Materials provided>

=====

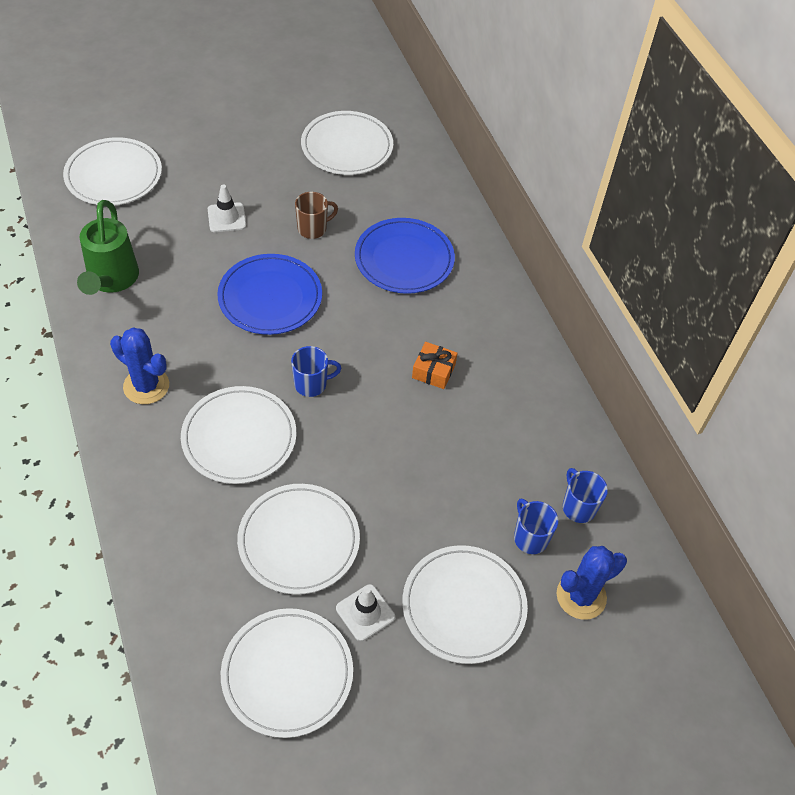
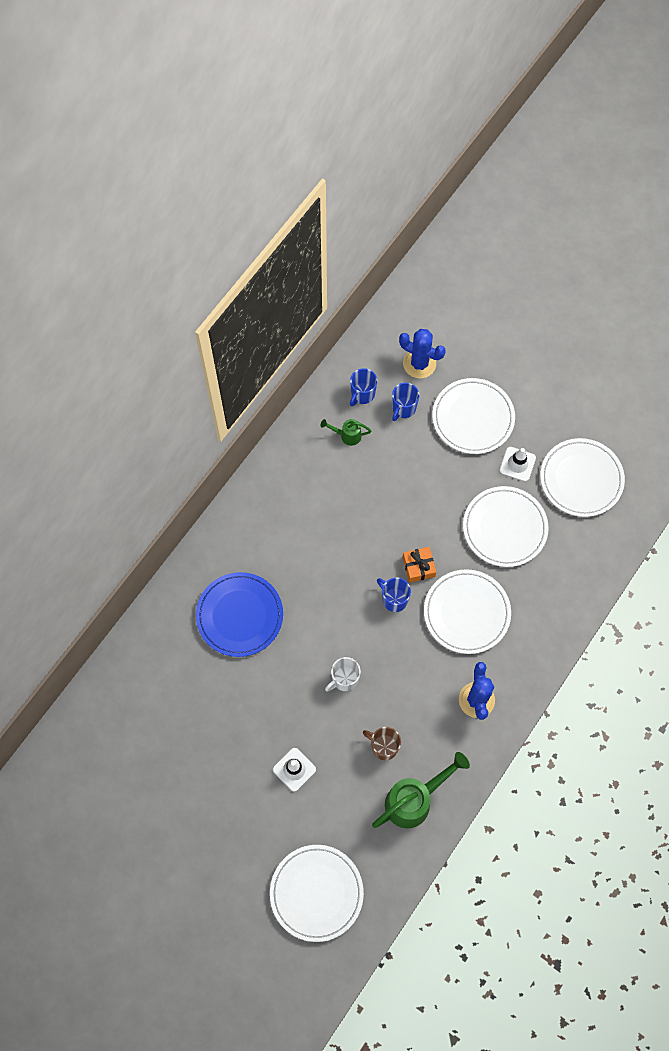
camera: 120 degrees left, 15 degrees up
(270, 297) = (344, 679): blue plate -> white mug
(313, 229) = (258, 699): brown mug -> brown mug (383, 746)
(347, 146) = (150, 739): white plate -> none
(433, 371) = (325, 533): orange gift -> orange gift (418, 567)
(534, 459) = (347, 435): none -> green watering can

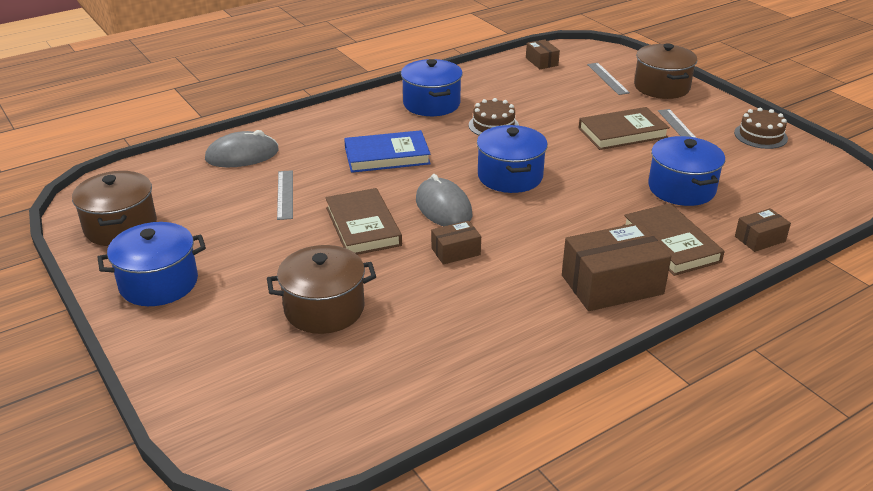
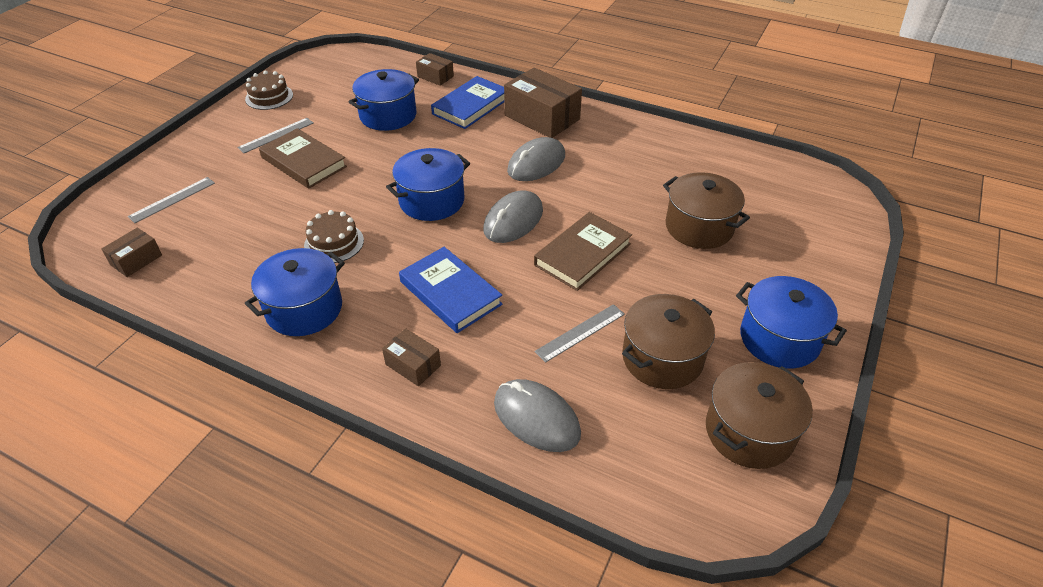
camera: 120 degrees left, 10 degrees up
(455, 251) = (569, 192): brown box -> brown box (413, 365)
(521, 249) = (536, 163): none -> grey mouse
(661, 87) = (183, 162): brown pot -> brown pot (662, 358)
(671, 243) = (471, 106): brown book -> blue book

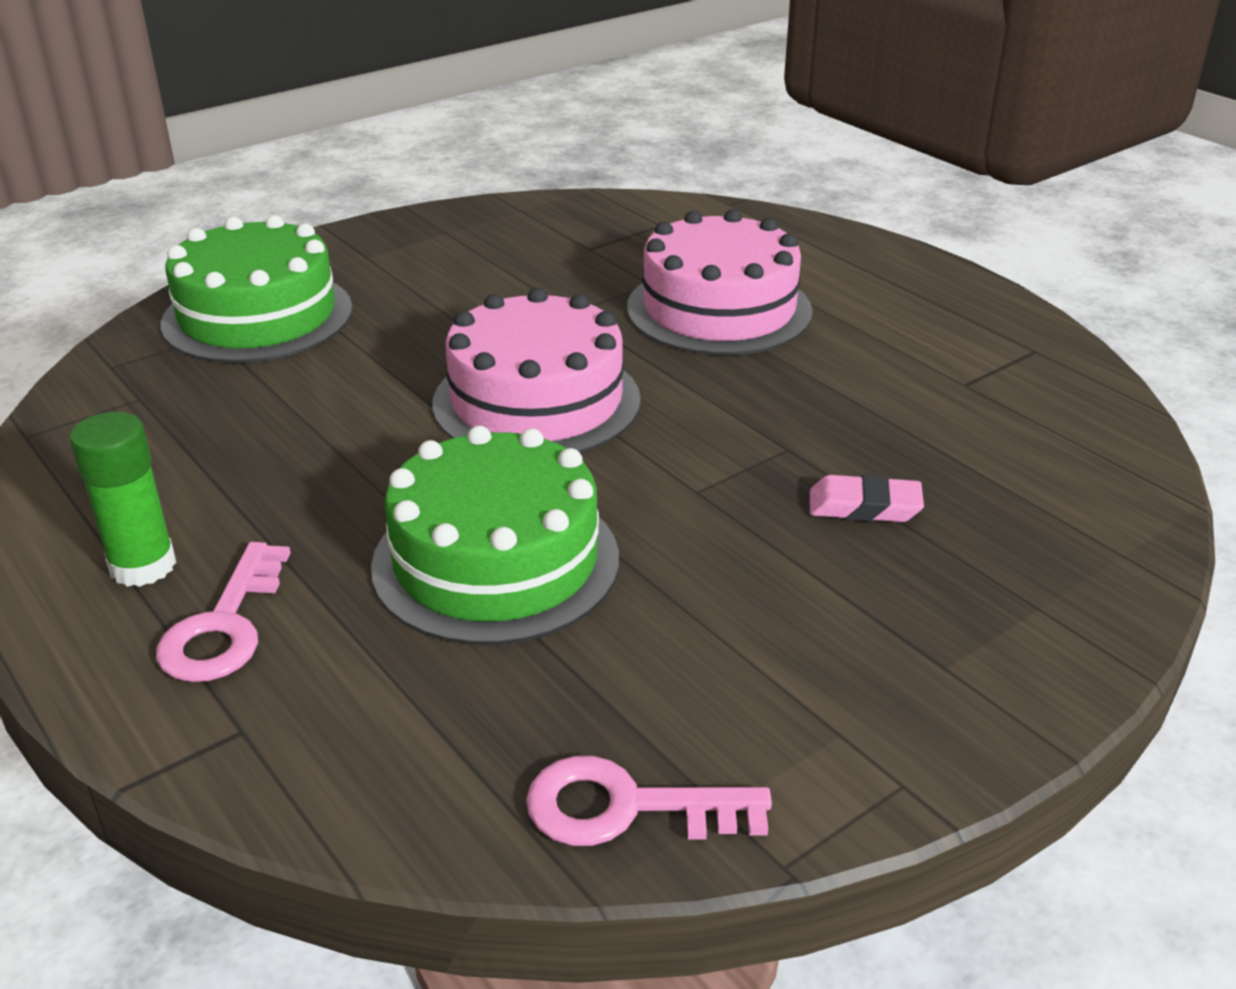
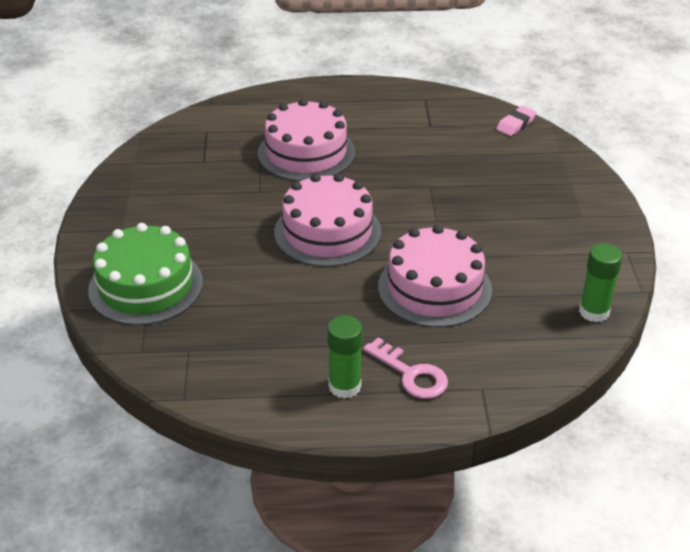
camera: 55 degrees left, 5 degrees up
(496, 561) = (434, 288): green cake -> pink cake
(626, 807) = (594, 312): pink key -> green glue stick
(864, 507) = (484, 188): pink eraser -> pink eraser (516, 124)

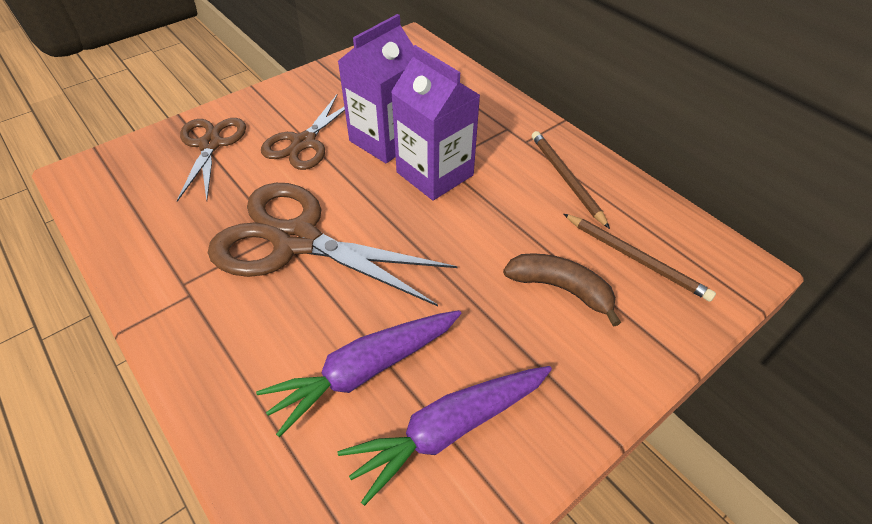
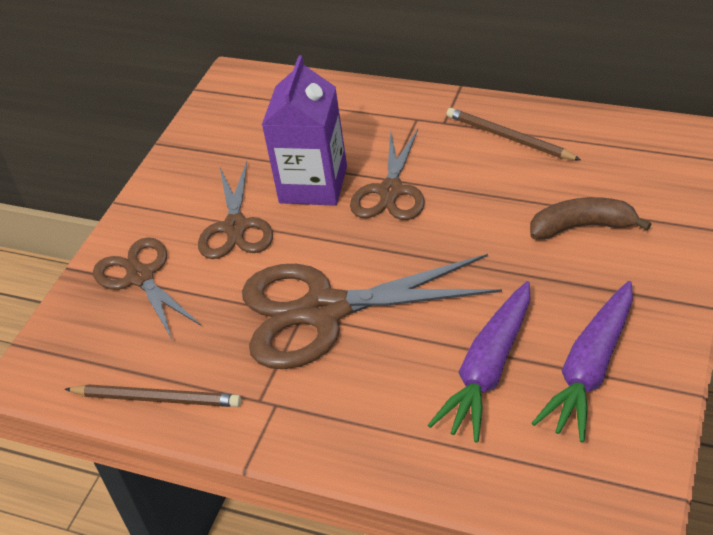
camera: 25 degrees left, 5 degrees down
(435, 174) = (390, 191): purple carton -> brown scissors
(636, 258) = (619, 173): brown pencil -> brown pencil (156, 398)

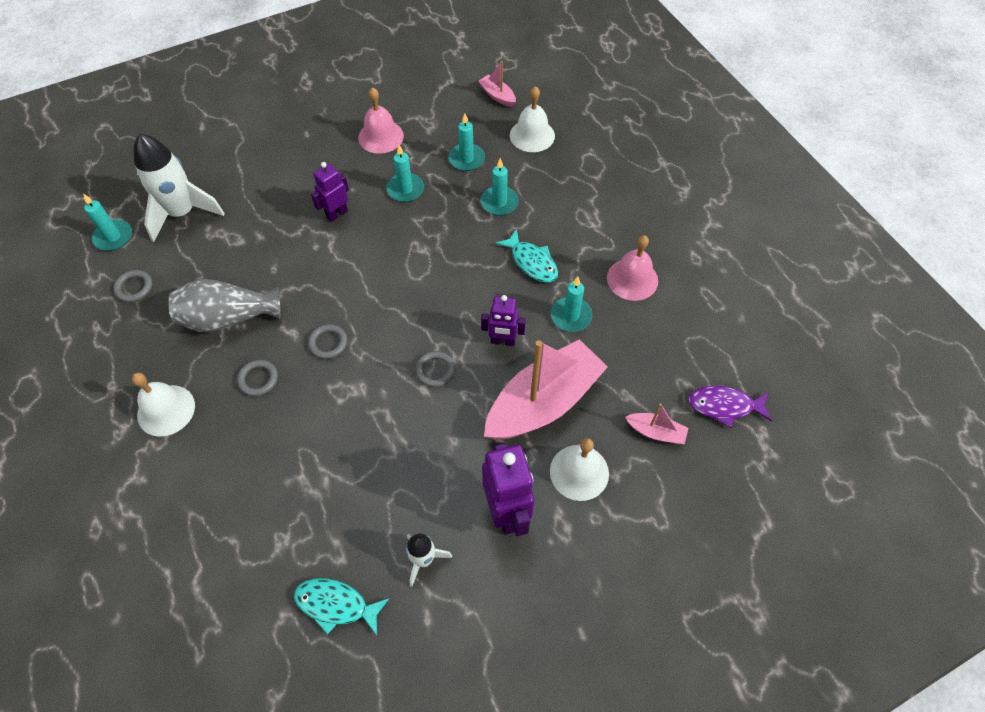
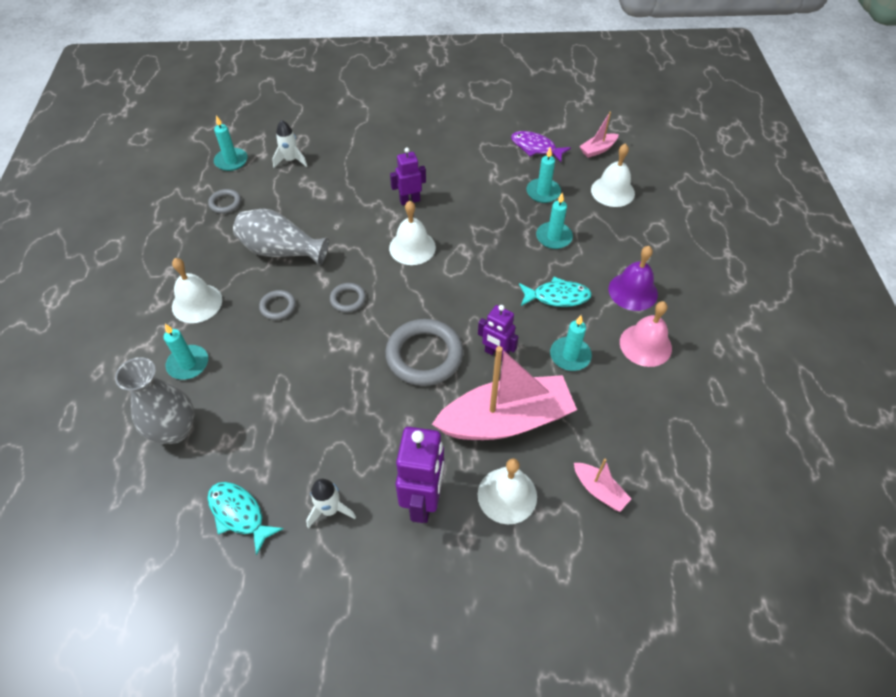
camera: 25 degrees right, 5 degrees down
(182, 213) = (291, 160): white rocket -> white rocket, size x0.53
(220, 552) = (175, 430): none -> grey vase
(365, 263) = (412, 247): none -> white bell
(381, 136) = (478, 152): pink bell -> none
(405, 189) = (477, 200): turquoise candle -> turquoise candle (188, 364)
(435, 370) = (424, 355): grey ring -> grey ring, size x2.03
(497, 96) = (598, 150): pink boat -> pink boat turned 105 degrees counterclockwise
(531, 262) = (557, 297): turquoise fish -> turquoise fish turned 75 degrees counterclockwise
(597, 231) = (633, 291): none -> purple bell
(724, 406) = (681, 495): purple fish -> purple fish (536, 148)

=====

Problem statement> Without the pictures, set down the lines above from the line with "(455, 251) = (569, 192): brown" up to and including the line with "(381, 136) = (478, 152): pink bell -> none" exactly as they stand.

Written answer>
(455, 251) = (569, 192): brown box -> brown box (413, 365)
(521, 249) = (536, 163): none -> grey mouse
(661, 87) = (183, 162): brown pot -> brown pot (662, 358)
(671, 243) = (471, 106): brown book -> blue book

camera: 55 degrees left, 5 degrees up
(496, 561) = (434, 288): green cake -> pink cake
(626, 807) = (594, 312): pink key -> green glue stick
(864, 507) = (484, 188): pink eraser -> pink eraser (516, 124)

camera: 25 degrees left, 5 degrees down
(435, 174) = (390, 191): purple carton -> brown scissors
(636, 258) = (619, 173): brown pencil -> brown pencil (156, 398)

camera: 25 degrees right, 5 degrees down
(182, 213) = (291, 160): white rocket -> white rocket, size x0.53
(220, 552) = (175, 430): none -> grey vase
(365, 263) = (412, 247): none -> white bell
(381, 136) = (478, 152): pink bell -> none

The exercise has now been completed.